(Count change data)
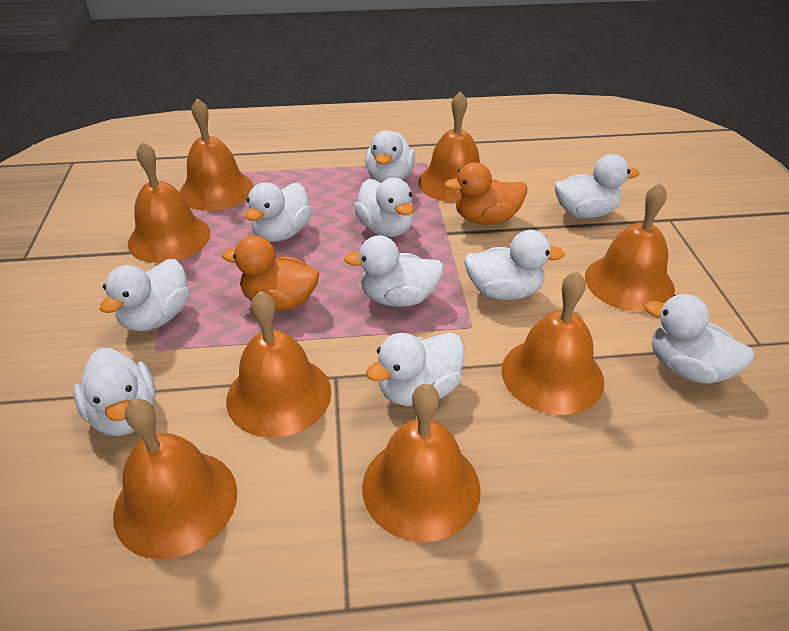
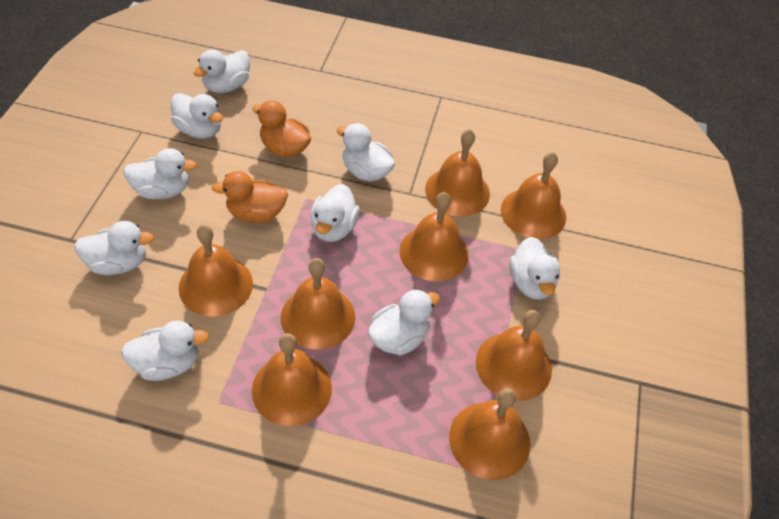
white duck: [73,348,156,436] [100,259,189,332] [245,182,312,242] [344,235,444,307] [354,178,414,237] [365,130,416,183] [366,332,464,406] [464,230,565,300] [554,154,639,218] [645,294,755,384] = 10 -> [74,221,154,275] [121,321,209,381] [123,148,197,199] [171,93,223,139] [193,49,250,93] [310,184,360,242] [337,123,395,182] [368,289,440,356] [509,237,560,300] = 9

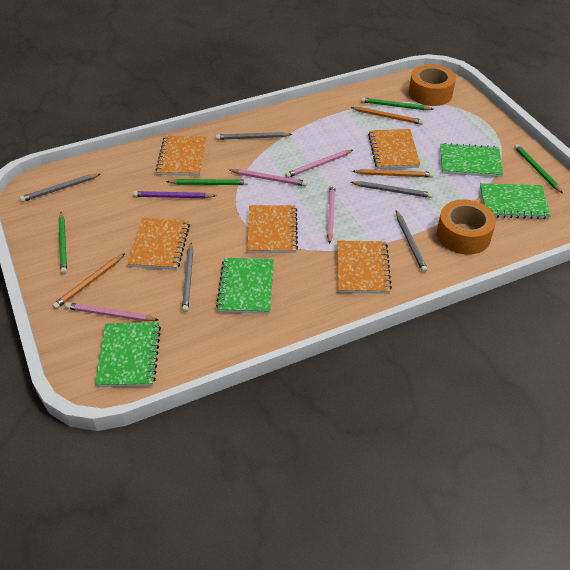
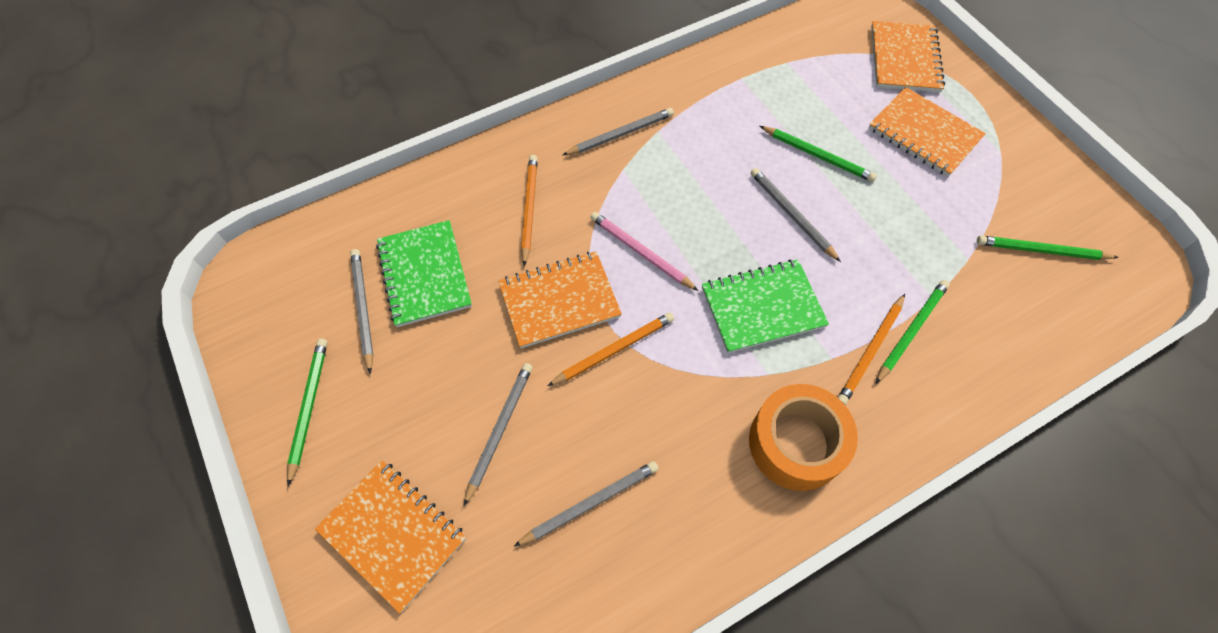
green notebook: [95,322,161,387] [216,258,274,314] [440,143,503,177] [480,183,551,219] = 4 -> [376,220,472,327] [702,259,829,353] = 2
orange notebook: [128,218,190,270] [156,135,207,176] [247,205,298,253] [337,240,392,294] [368,129,421,169] = 5 -> [315,460,466,613] [498,251,622,348] [869,87,986,177] [871,21,945,92] = 4
orange tape: [409,64,456,106] [437,200,496,255] = 2 -> [749,384,858,491] = 1
pink pencil: [66,302,158,321] [229,169,307,186] [285,150,353,178] [327,184,335,244] = 4 -> [590,212,698,291] = 1
purple pencil: [133,191,216,198] = 1 -> none = 0

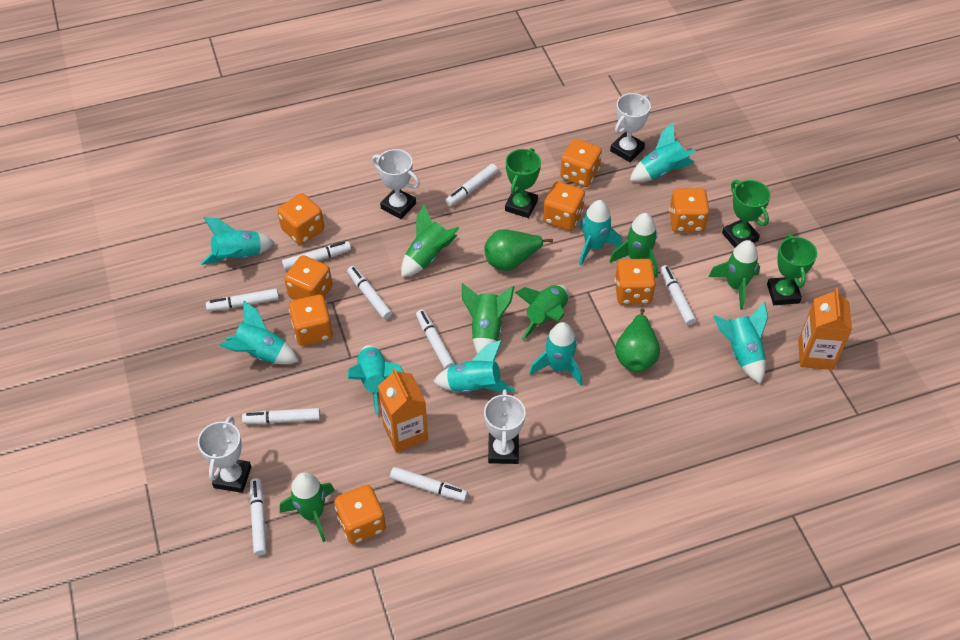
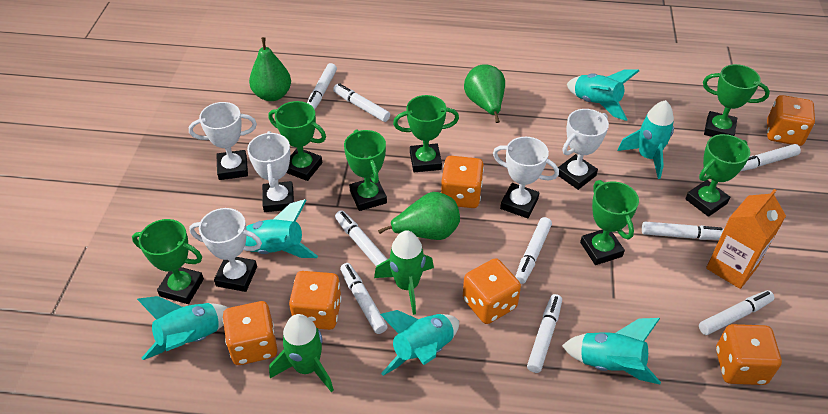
green pear: [484,229,553,271] [615,309,660,372] = 2 -> [249,37,291,101] [378,192,460,240] [464,64,505,123] = 3
green rocket: [280,472,335,542] [401,205,460,277] [462,283,515,354] [515,285,569,340] [610,213,658,278] [709,240,760,310] = 6 -> [269,314,334,392] [374,230,434,315] = 2
green trophy: [505,148,541,218] [722,180,771,248] [767,234,817,305] = 3 -> [132,219,204,304] [268,101,326,181] [344,129,387,211] [393,95,459,172] [580,180,639,265] [685,134,750,217] [703,64,770,137] = 7
orange carton: [378,368,428,452] [798,288,852,370] = 2 -> [706,189,786,289] = 1
orange dice: [277,193,324,245] [284,255,332,300] [289,295,333,346] [334,485,386,544] [543,182,585,231] [560,139,602,187] [615,259,656,305] [669,188,710,232] = 8 -> [223,301,277,365] [289,271,342,330] [441,156,484,208] [463,258,521,324] [716,324,782,385] [767,95,815,146] = 6
turquoise rocket: [200,217,274,265] [219,300,298,364] [348,345,404,415] [433,340,515,393] [529,322,582,386] [579,200,622,265] [630,123,696,182] [713,302,768,384] = 8 -> [137,296,228,360] [245,199,318,258] [380,310,459,376] [562,318,661,384] [567,69,639,121] [617,100,674,179] = 6
white trophy: [198,416,251,493] [372,149,420,219] [484,389,526,464] [610,93,651,162] = 4 -> [189,102,257,180] [189,208,262,292] [247,131,294,212] [493,137,559,218] [558,109,609,190] = 5

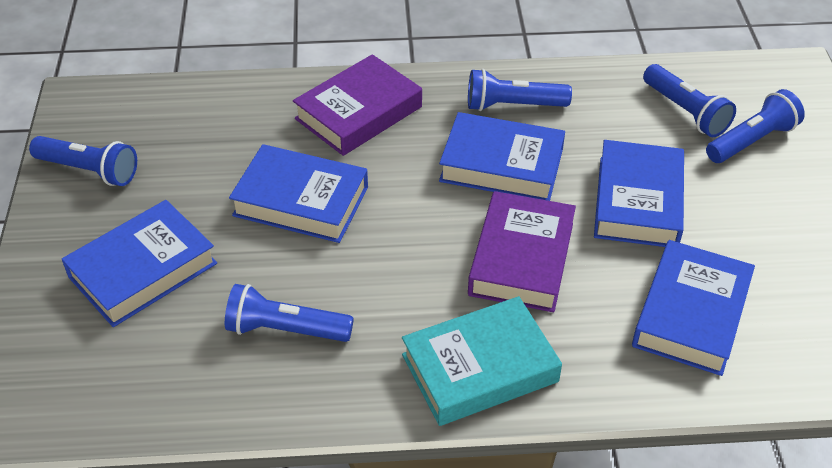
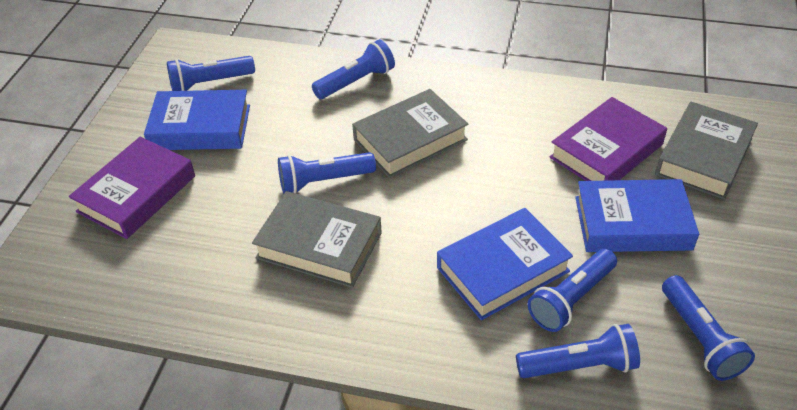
blue book: [62,200,217,327] [229,144,368,243] [439,112,565,201] [594,140,684,247] [632,240,755,376] = 5 -> [144,90,250,150] [437,208,573,320] [575,179,699,252] = 3
blue flashlight: [29,136,137,186] [225,284,354,342] [468,69,572,111] [643,64,736,137] [706,89,805,163] = 5 -> [167,56,255,91] [278,152,376,194] [312,39,395,99] [516,324,640,378] [528,249,617,332] [662,275,755,381] = 6
grey book: none = 0 -> [252,191,382,288] [352,89,468,178] [655,102,758,199] = 3
turquoise book: [402,296,562,426] = 1 -> none = 0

**TASK INSTRUCTIONS**
Reproduce the data above in full, exactly as it is, with the pictures left out.

**COMPLETED TASK**
white duck: [73,348,156,436] [100,259,189,332] [245,182,312,242] [344,235,444,307] [354,178,414,237] [365,130,416,183] [366,332,464,406] [464,230,565,300] [554,154,639,218] [645,294,755,384] = 10 -> [74,221,154,275] [121,321,209,381] [123,148,197,199] [171,93,223,139] [193,49,250,93] [310,184,360,242] [337,123,395,182] [368,289,440,356] [509,237,560,300] = 9

green notebook: [95,322,161,387] [216,258,274,314] [440,143,503,177] [480,183,551,219] = 4 -> [376,220,472,327] [702,259,829,353] = 2
orange notebook: [128,218,190,270] [156,135,207,176] [247,205,298,253] [337,240,392,294] [368,129,421,169] = 5 -> [315,460,466,613] [498,251,622,348] [869,87,986,177] [871,21,945,92] = 4
orange tape: [409,64,456,106] [437,200,496,255] = 2 -> [749,384,858,491] = 1
pink pencil: [66,302,158,321] [229,169,307,186] [285,150,353,178] [327,184,335,244] = 4 -> [590,212,698,291] = 1
purple pencil: [133,191,216,198] = 1 -> none = 0

green pear: [484,229,553,271] [615,309,660,372] = 2 -> [249,37,291,101] [378,192,460,240] [464,64,505,123] = 3
green rocket: [280,472,335,542] [401,205,460,277] [462,283,515,354] [515,285,569,340] [610,213,658,278] [709,240,760,310] = 6 -> [269,314,334,392] [374,230,434,315] = 2
green trophy: [505,148,541,218] [722,180,771,248] [767,234,817,305] = 3 -> [132,219,204,304] [268,101,326,181] [344,129,387,211] [393,95,459,172] [580,180,639,265] [685,134,750,217] [703,64,770,137] = 7
orange carton: [378,368,428,452] [798,288,852,370] = 2 -> [706,189,786,289] = 1
orange dice: [277,193,324,245] [284,255,332,300] [289,295,333,346] [334,485,386,544] [543,182,585,231] [560,139,602,187] [615,259,656,305] [669,188,710,232] = 8 -> [223,301,277,365] [289,271,342,330] [441,156,484,208] [463,258,521,324] [716,324,782,385] [767,95,815,146] = 6
turquoise rocket: [200,217,274,265] [219,300,298,364] [348,345,404,415] [433,340,515,393] [529,322,582,386] [579,200,622,265] [630,123,696,182] [713,302,768,384] = 8 -> [137,296,228,360] [245,199,318,258] [380,310,459,376] [562,318,661,384] [567,69,639,121] [617,100,674,179] = 6
white trophy: [198,416,251,493] [372,149,420,219] [484,389,526,464] [610,93,651,162] = 4 -> [189,102,257,180] [189,208,262,292] [247,131,294,212] [493,137,559,218] [558,109,609,190] = 5

blue book: [62,200,217,327] [229,144,368,243] [439,112,565,201] [594,140,684,247] [632,240,755,376] = 5 -> [144,90,250,150] [437,208,573,320] [575,179,699,252] = 3
blue flashlight: [29,136,137,186] [225,284,354,342] [468,69,572,111] [643,64,736,137] [706,89,805,163] = 5 -> [167,56,255,91] [278,152,376,194] [312,39,395,99] [516,324,640,378] [528,249,617,332] [662,275,755,381] = 6
grey book: none = 0 -> [252,191,382,288] [352,89,468,178] [655,102,758,199] = 3
turquoise book: [402,296,562,426] = 1 -> none = 0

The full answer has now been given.